*Action item*: Copy every entry below exactly as it appears, leaving out the images.

[Before-and-after change data]
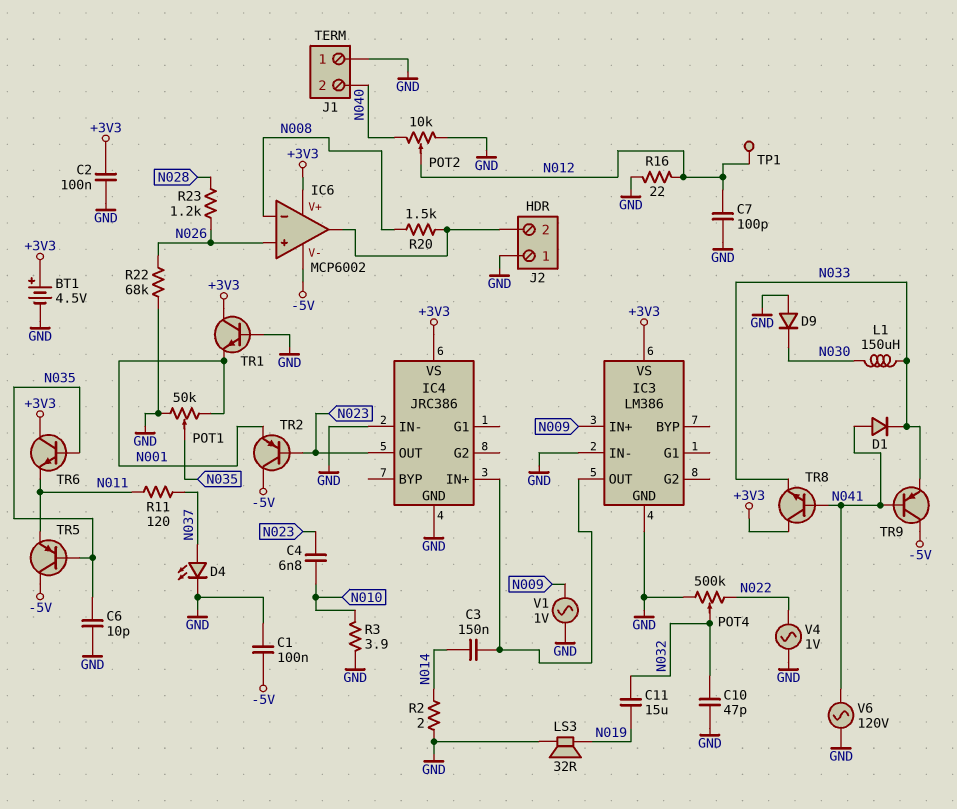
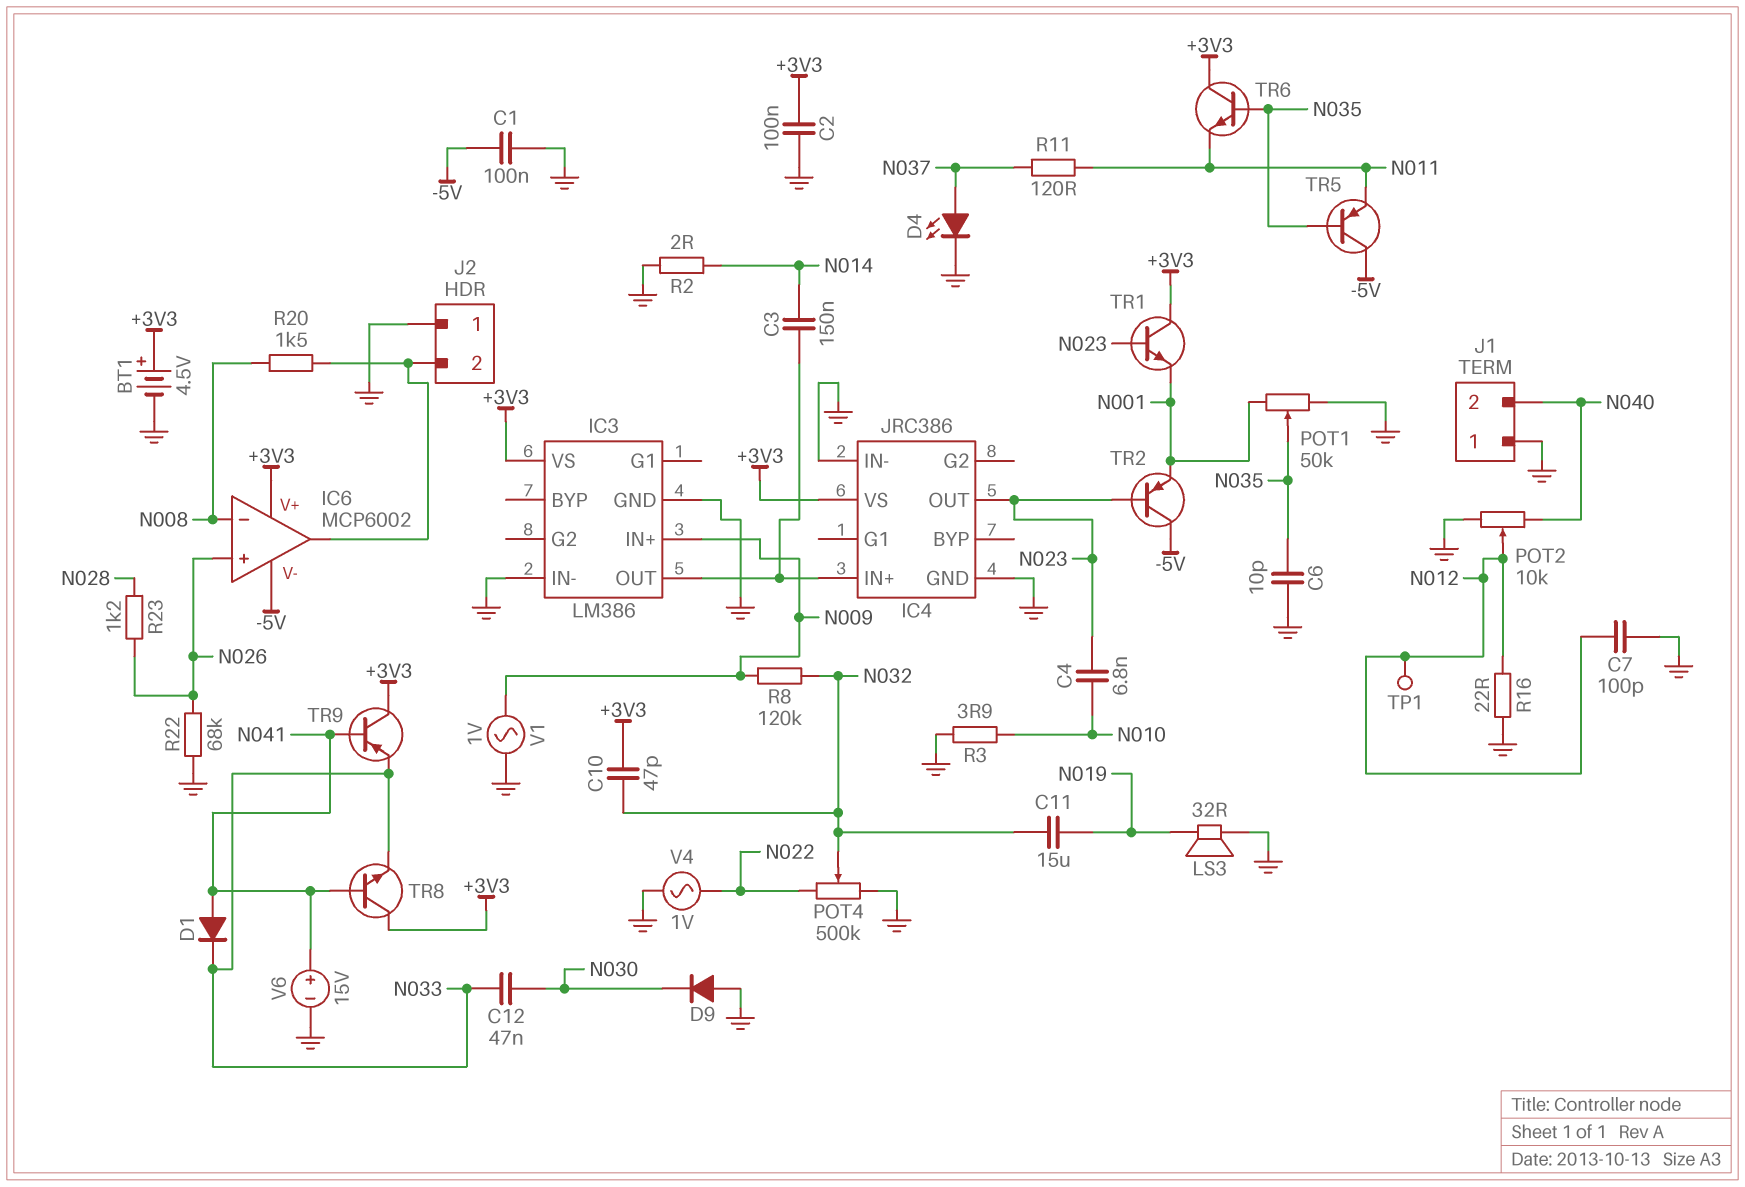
C10: 47pF (GND, N032) -> 47pF (+3V3, N032)
C12: none -> 47nF (N030, N033)
L1: 150uH (N030, N033) -> none
R8: none -> 120k (N009, N032)
TR1: NPN (B GND, C +3V3, E N001) -> NPN (B N023, C +3V3, E N001)
TR9: PNP (B N041, C -5V, E N033) -> PNP (B N041, C +3V3, E N033)
V6: AC 120V (GND, N041) -> 15V (plus N041, minus GND)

*Response*:
C10: 47pF (GND, N032) -> 47pF (+3V3, N032)
C12: none -> 47nF (N030, N033)
L1: 150uH (N030, N033) -> none
R8: none -> 120k (N009, N032)
TR1: NPN (B GND, C +3V3, E N001) -> NPN (B N023, C +3V3, E N001)
TR9: PNP (B N041, C -5V, E N033) -> PNP (B N041, C +3V3, E N033)
V6: AC 120V (GND, N041) -> 15V (plus N041, minus GND)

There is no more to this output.